§ ABOUT THIS TASK: From the material below, reproduce exactly the stretch of lines that begins with the line holding "[(212,73),(246,98),(288,38),(255,14),(212,73)]" and ends with the line holding "[(35,22),(30,29),(39,36),(44,28),(35,22)]", skipping the pictures.

§ PROVIDED DATA:
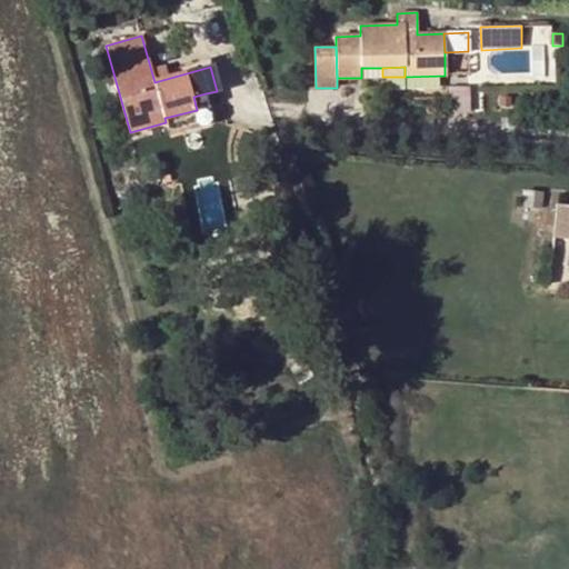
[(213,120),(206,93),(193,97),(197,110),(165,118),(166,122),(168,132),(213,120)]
* * *
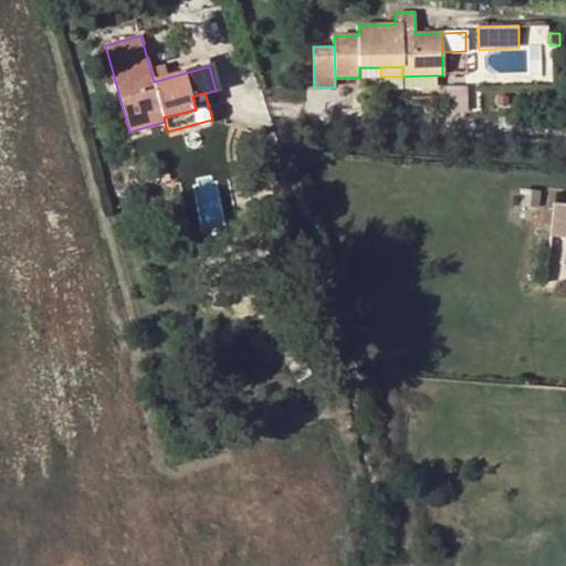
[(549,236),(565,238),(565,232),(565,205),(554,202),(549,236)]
...
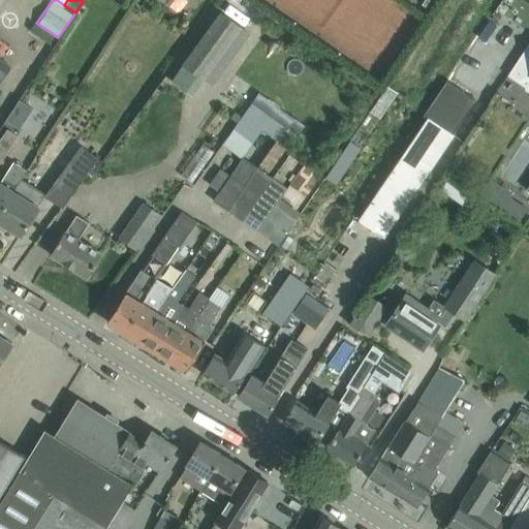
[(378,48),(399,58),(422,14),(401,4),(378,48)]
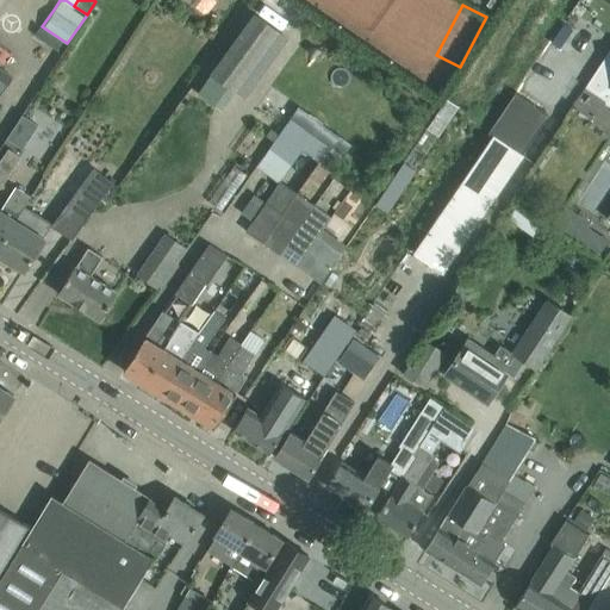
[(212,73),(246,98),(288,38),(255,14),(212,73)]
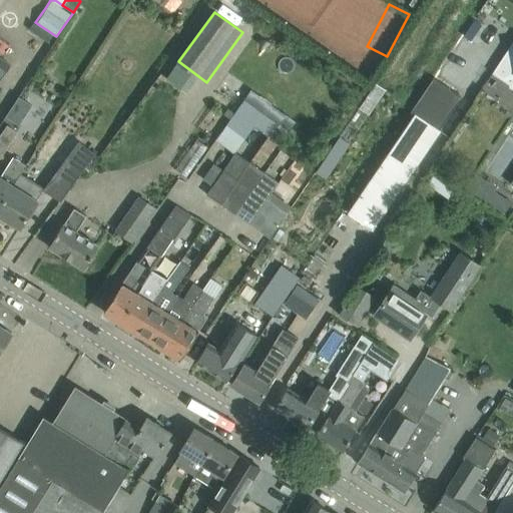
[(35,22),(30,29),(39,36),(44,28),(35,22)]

§ WRITTEN ANSWER:
[(212,73),(246,98),(288,38),(255,14),(212,73)]
[(35,22),(30,29),(39,36),(44,28),(35,22)]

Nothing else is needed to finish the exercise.